## TASK PROMPT
In how many lines of the entries below does "yellow" appear? Give only the number.

------------------------------

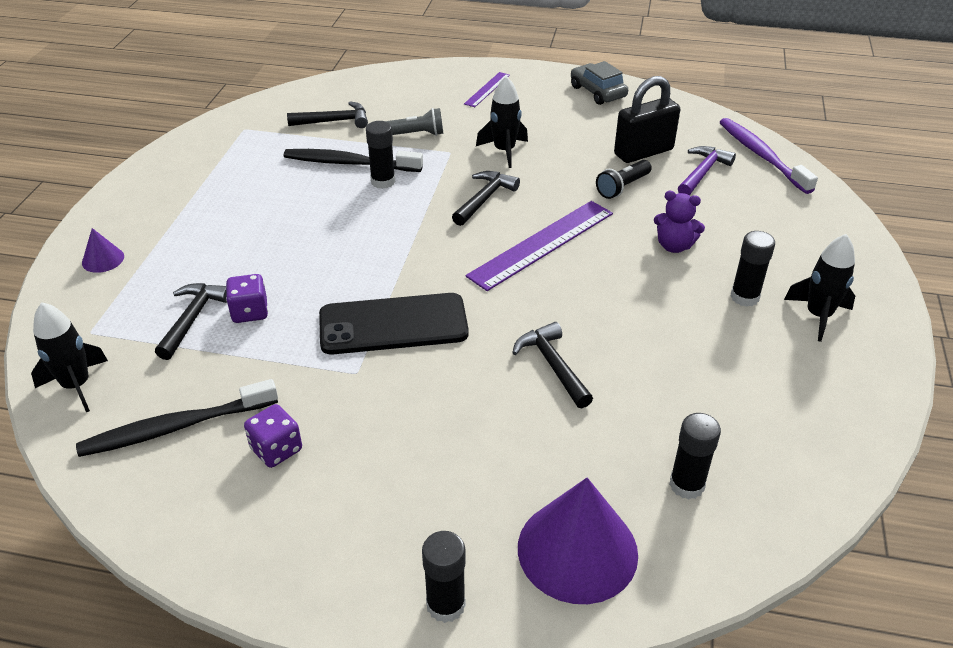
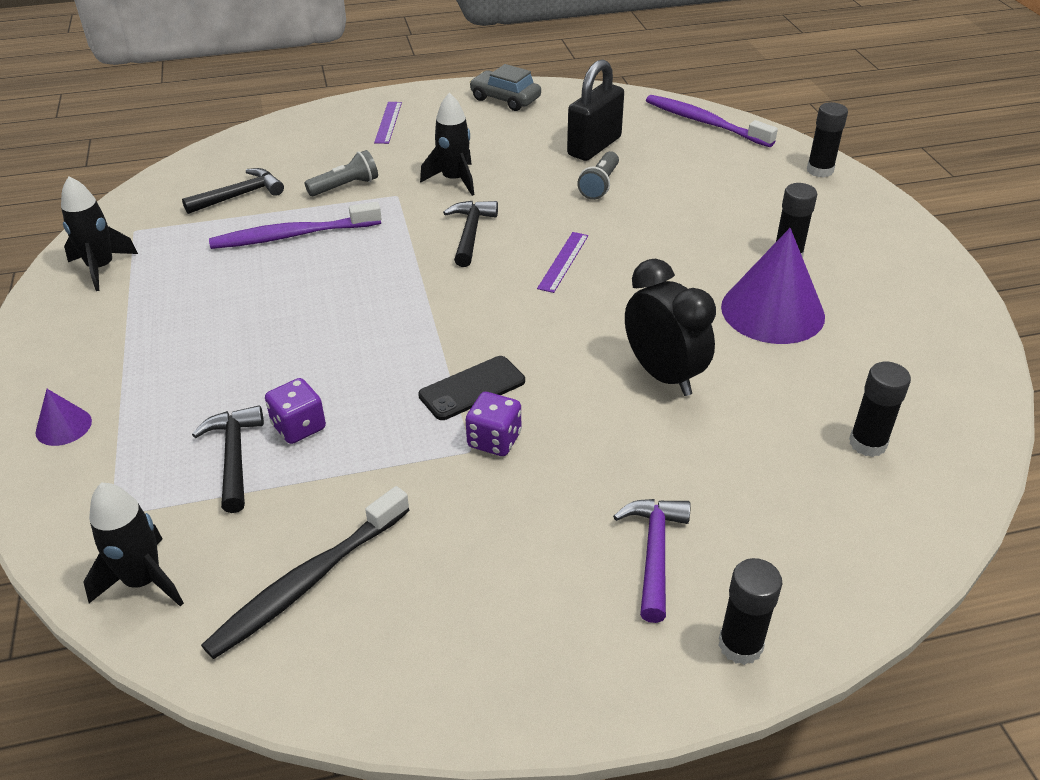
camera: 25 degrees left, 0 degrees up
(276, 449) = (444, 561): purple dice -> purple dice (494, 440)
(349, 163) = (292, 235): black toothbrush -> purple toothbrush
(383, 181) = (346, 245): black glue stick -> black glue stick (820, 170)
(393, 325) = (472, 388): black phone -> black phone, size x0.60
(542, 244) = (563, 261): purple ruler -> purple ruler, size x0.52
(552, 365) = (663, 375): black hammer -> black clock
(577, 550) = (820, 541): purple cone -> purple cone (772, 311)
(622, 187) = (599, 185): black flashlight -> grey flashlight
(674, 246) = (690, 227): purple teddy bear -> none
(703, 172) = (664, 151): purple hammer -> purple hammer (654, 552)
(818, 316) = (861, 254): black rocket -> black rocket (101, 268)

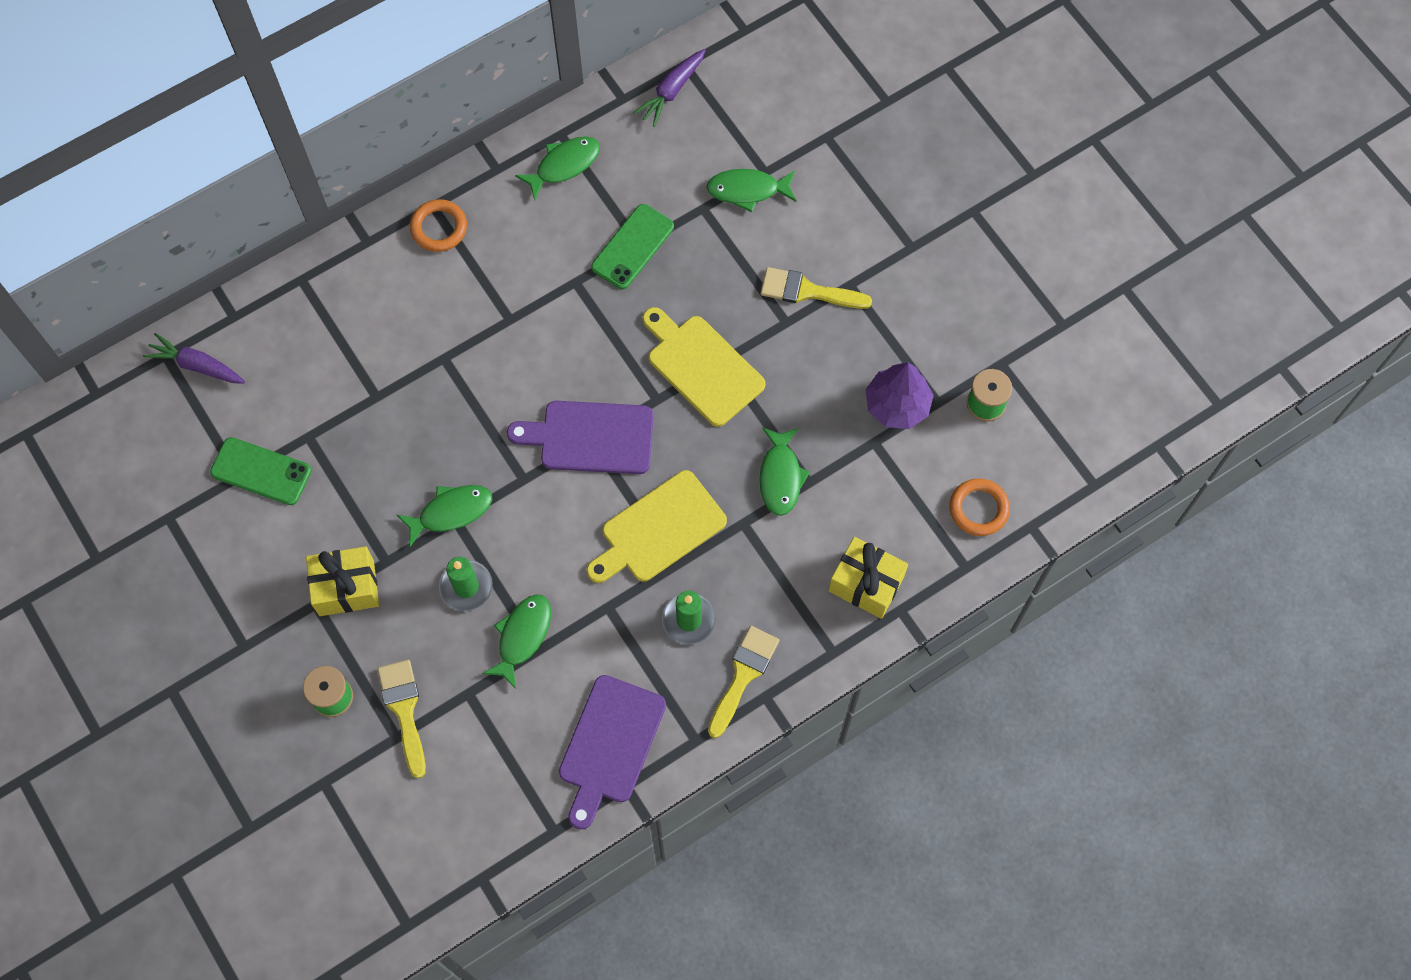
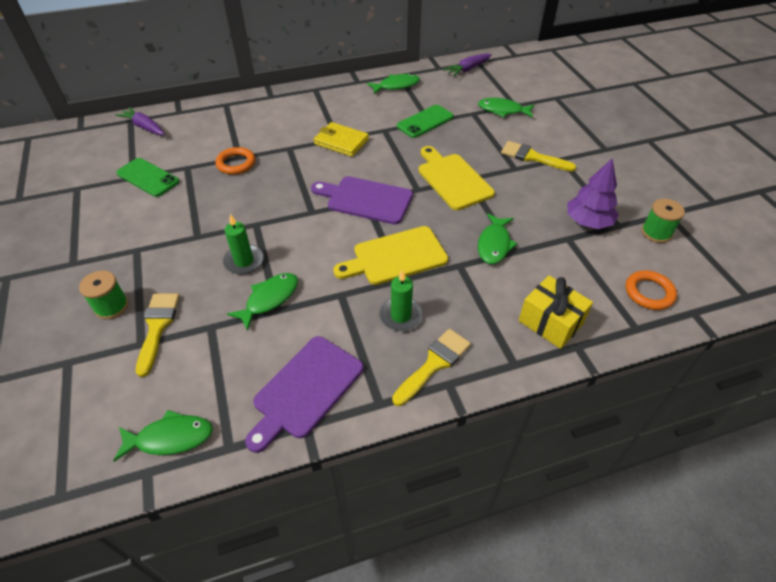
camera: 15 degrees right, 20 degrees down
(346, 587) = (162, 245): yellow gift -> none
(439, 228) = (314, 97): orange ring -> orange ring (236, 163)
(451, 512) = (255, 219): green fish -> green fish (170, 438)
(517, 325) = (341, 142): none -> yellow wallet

------------------------------

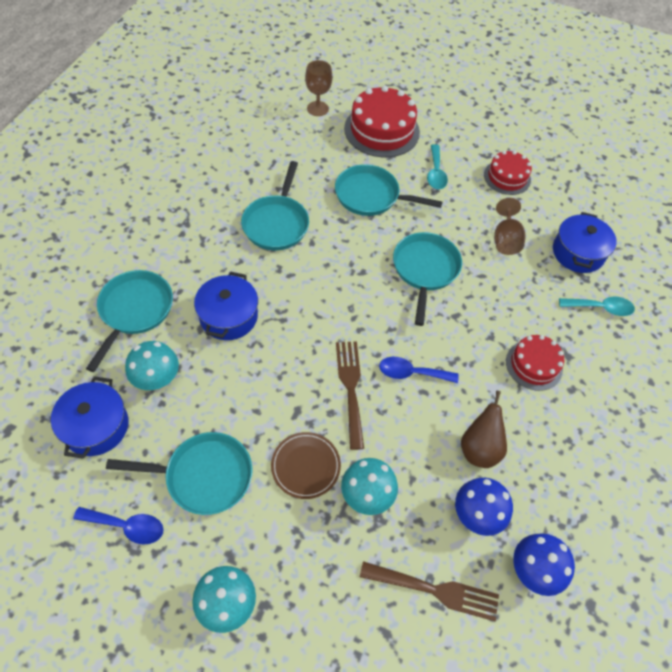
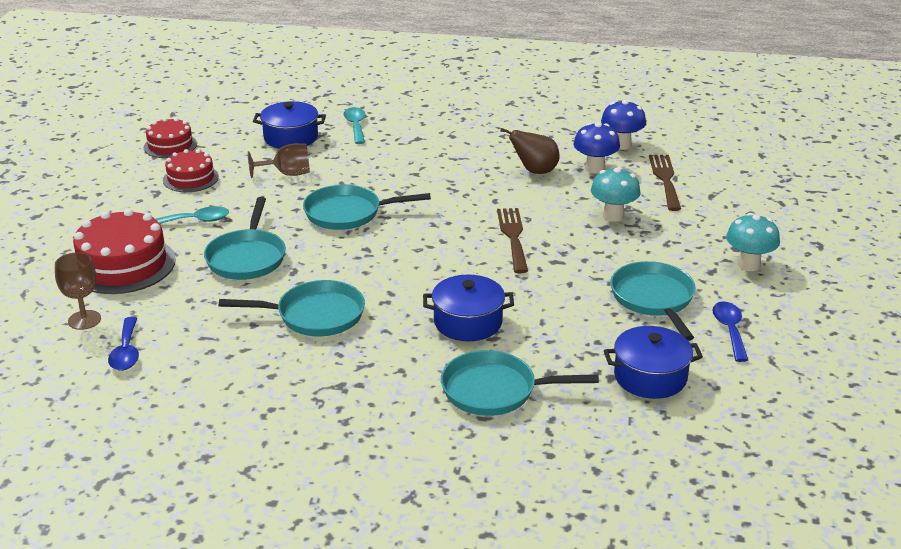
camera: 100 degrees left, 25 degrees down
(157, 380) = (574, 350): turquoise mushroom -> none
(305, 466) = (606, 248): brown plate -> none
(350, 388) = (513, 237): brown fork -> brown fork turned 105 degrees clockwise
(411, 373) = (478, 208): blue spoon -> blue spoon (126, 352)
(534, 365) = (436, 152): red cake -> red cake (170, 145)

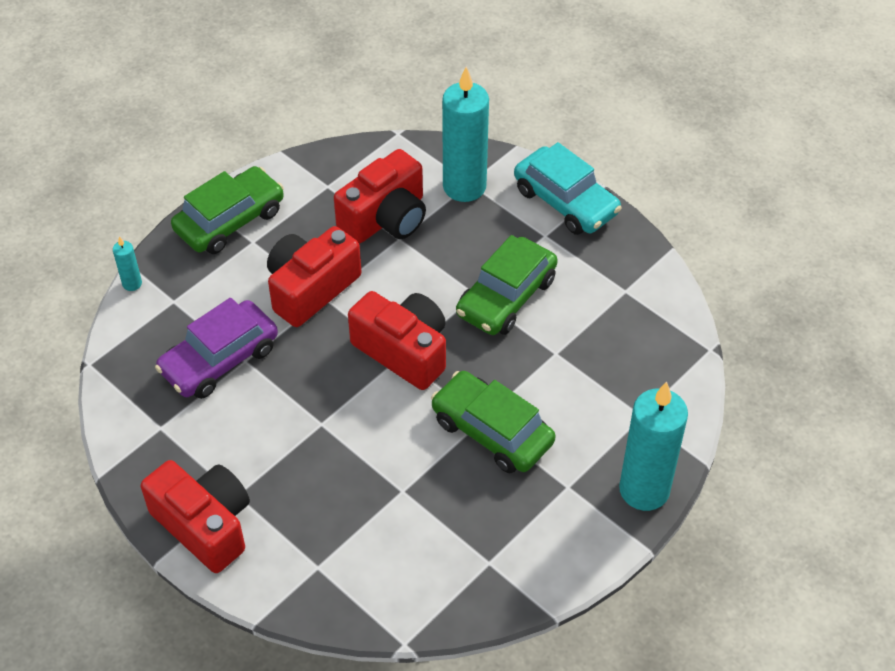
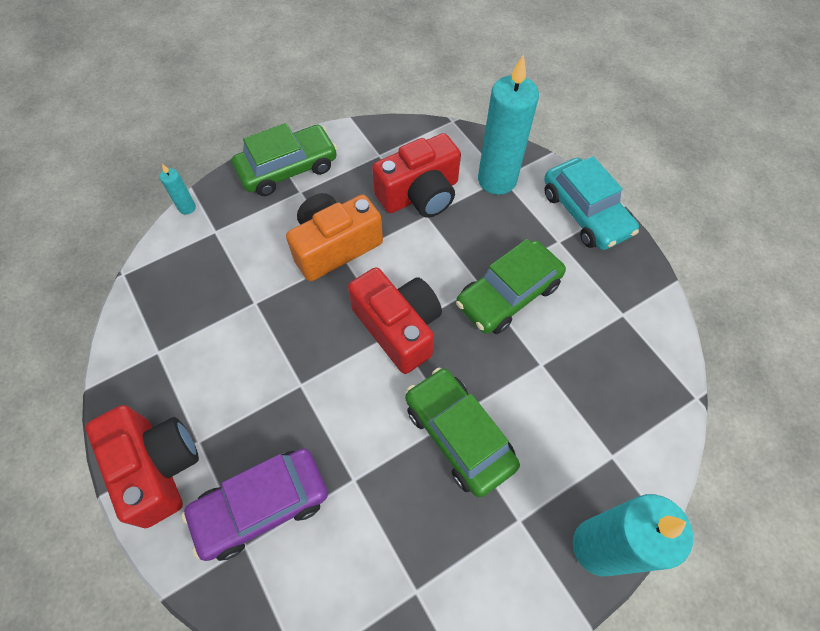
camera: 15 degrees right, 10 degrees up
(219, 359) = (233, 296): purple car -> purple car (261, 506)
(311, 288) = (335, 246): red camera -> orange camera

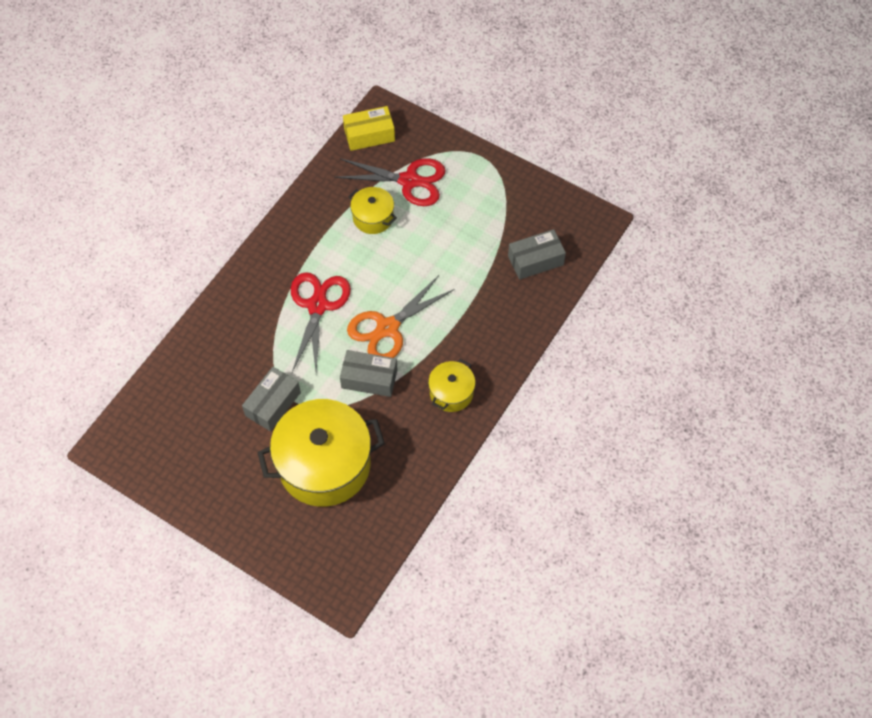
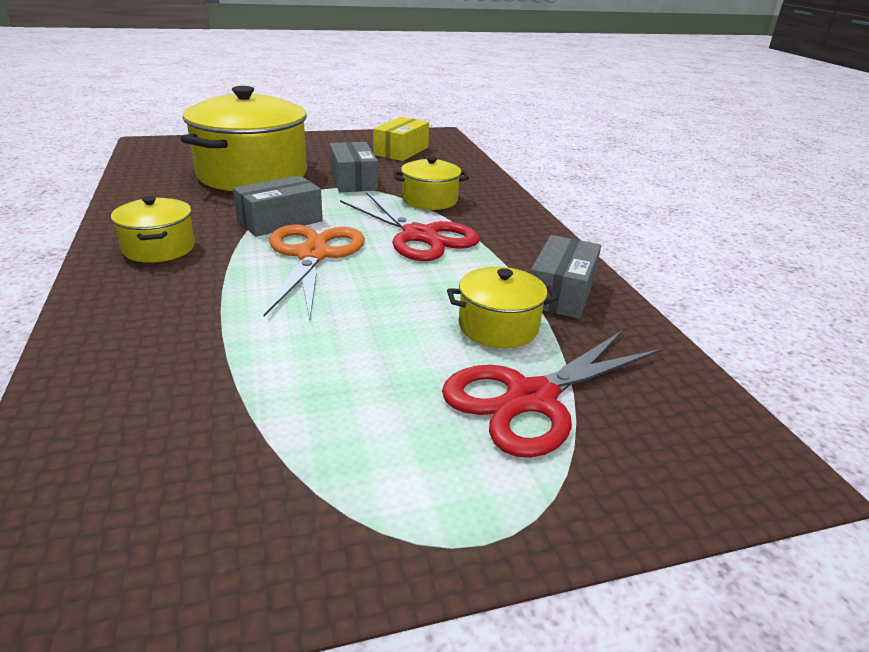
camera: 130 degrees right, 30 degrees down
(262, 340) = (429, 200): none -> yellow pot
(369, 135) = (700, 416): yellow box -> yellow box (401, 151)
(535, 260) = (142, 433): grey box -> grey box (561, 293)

------------------------------

## RESPONSE TO THE TASK
4